▶ [WORK TO COMPLETE] Beginning at the line that contains "white cone: 9 -> 8", output each line exactly through the end of the records, and drop any pictures.

▶ [DATA LISTING]
☆ ☆ ☆ ☆ ☆
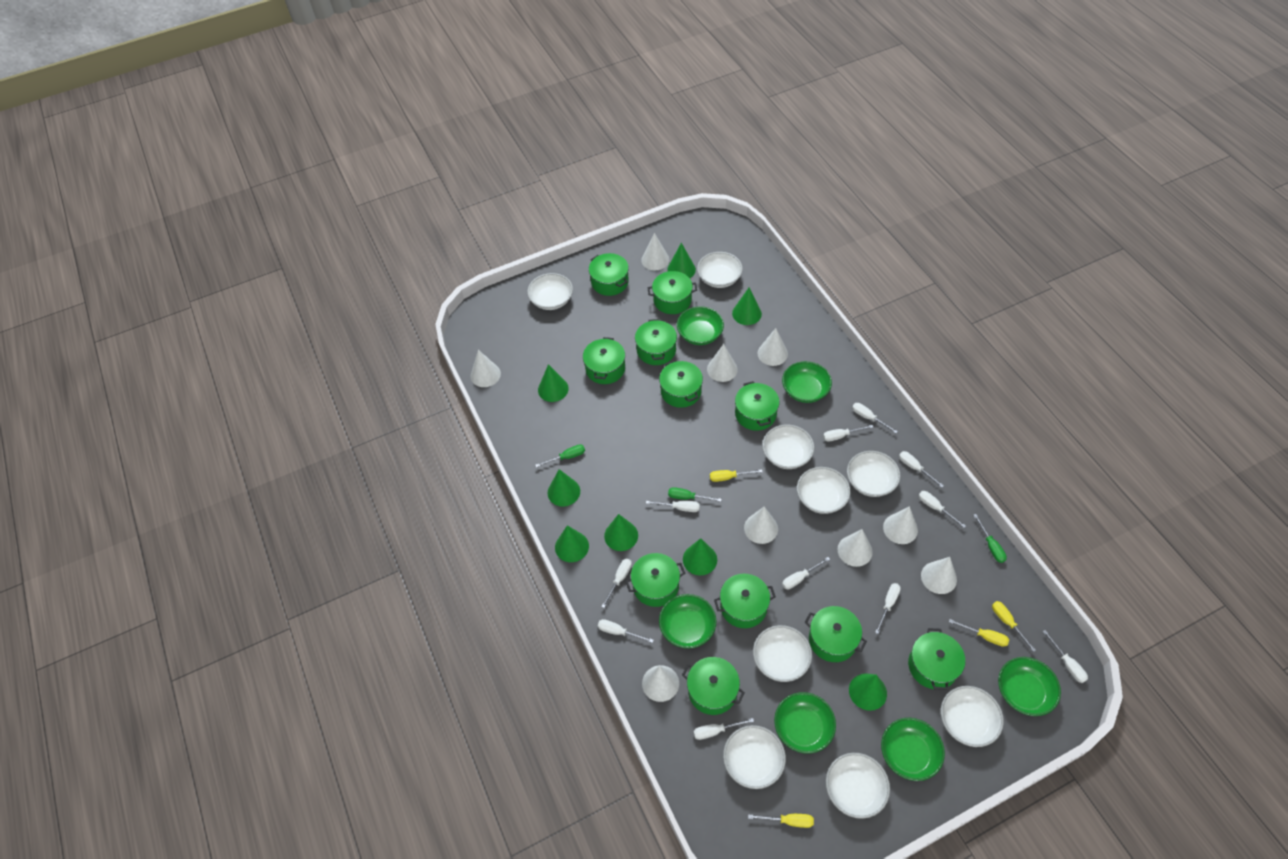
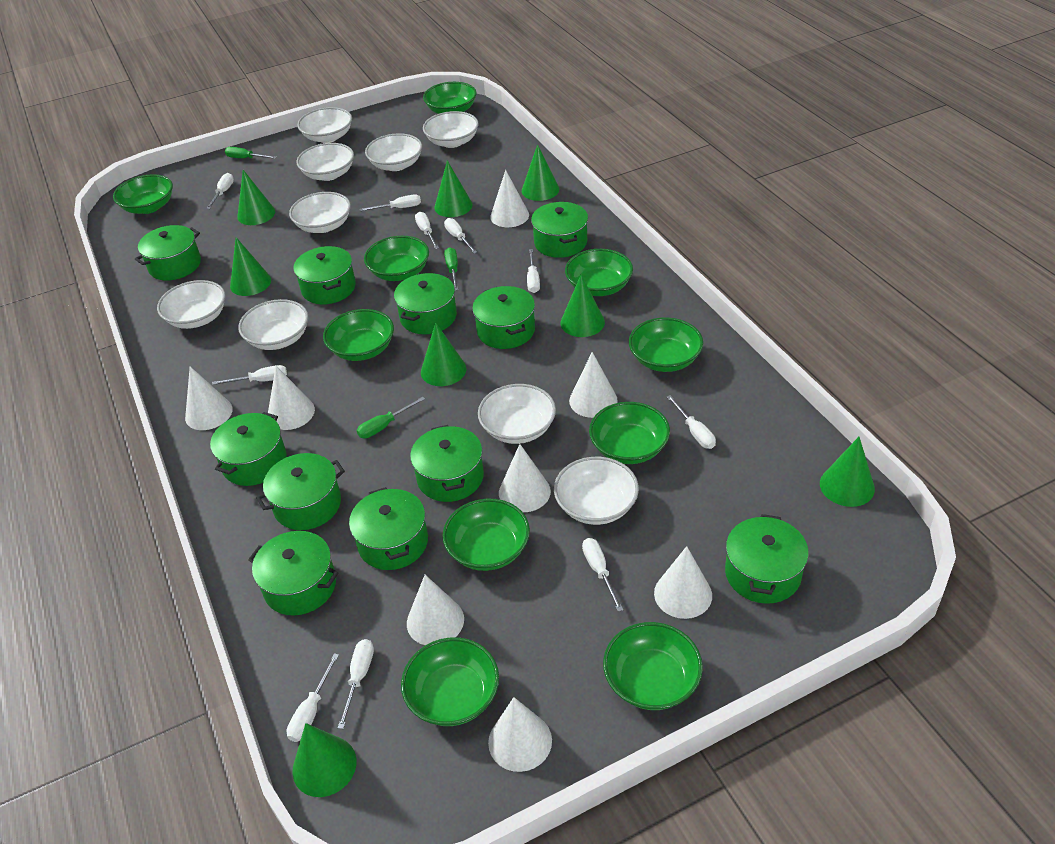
green bowl: 6 -> 10
white cone: 9 -> 8
white screwdriver: 11 -> 10
yellow screwdriver: 4 -> 0

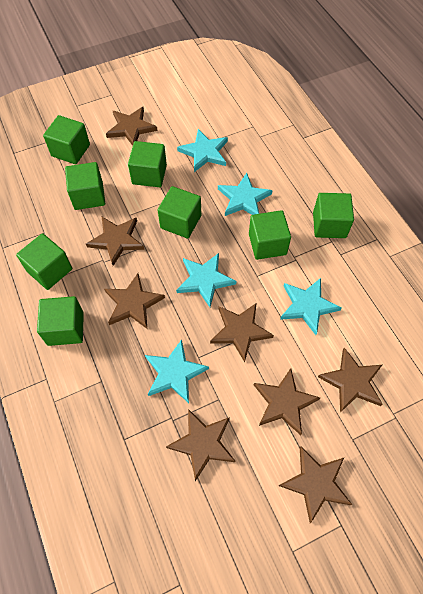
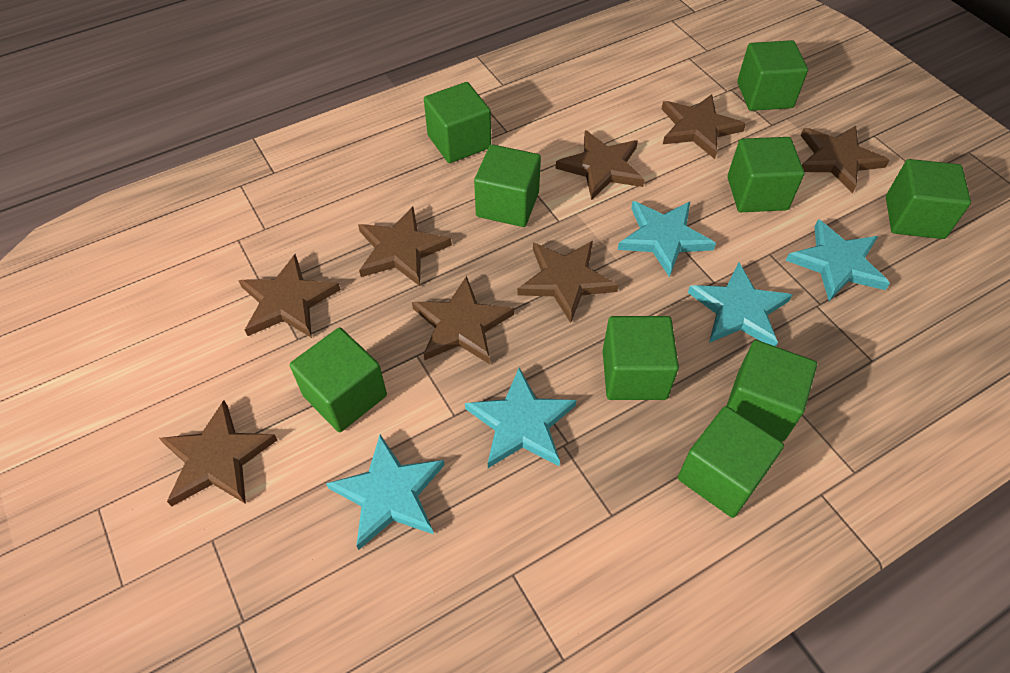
green cube: 8 -> 9

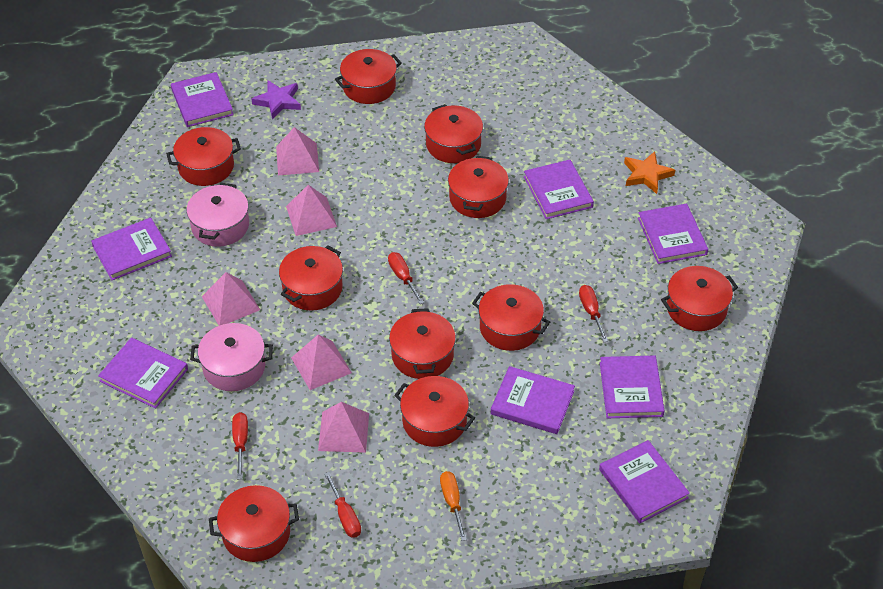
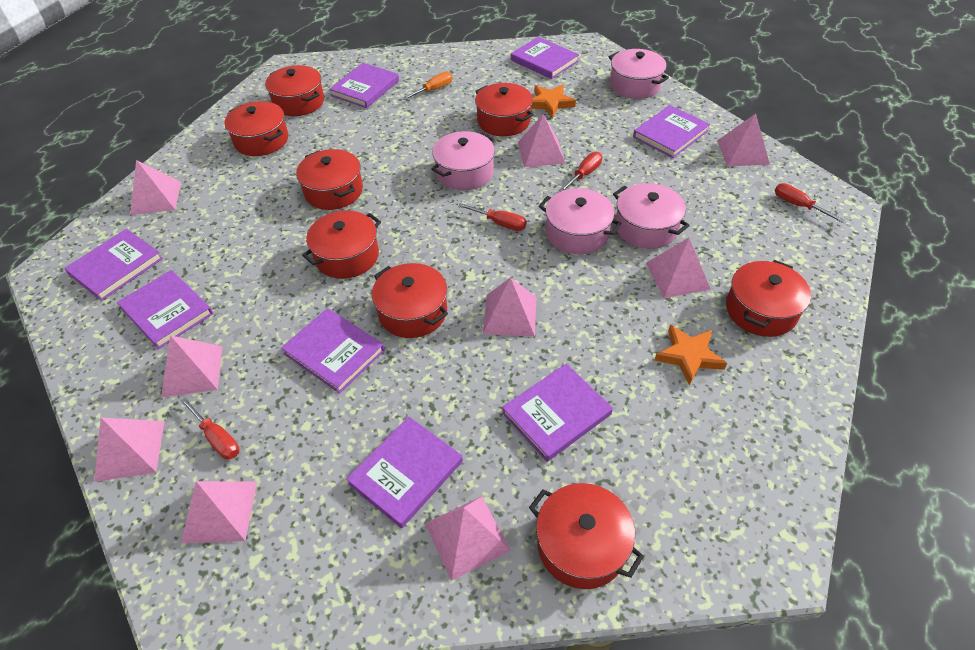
orange star: 1 -> 2
pink pot: 2 -> 4
pink pyramid: 5 -> 9
purple star: 1 -> 0
red pot: 10 -> 8

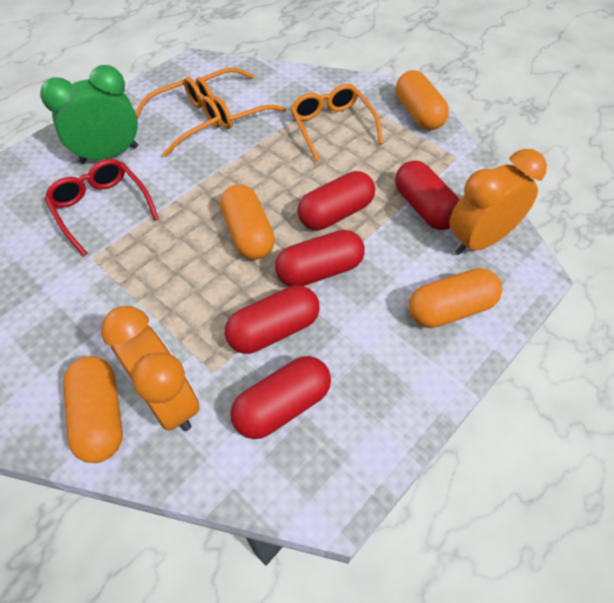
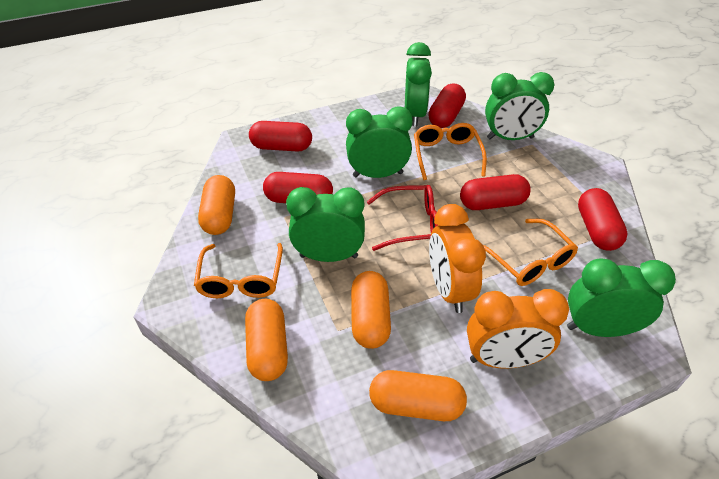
green clock: 1 -> 5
☆ ☆ ☆ ☆ ☆
▶ [EXERCISE RESULT]
white cone: 9 -> 8
white screwdriver: 11 -> 10
yellow screwdriver: 4 -> 0

green cube: 8 -> 9

orange star: 1 -> 2
pink pot: 2 -> 4
pink pyramid: 5 -> 9
purple star: 1 -> 0
red pot: 10 -> 8

green clock: 1 -> 5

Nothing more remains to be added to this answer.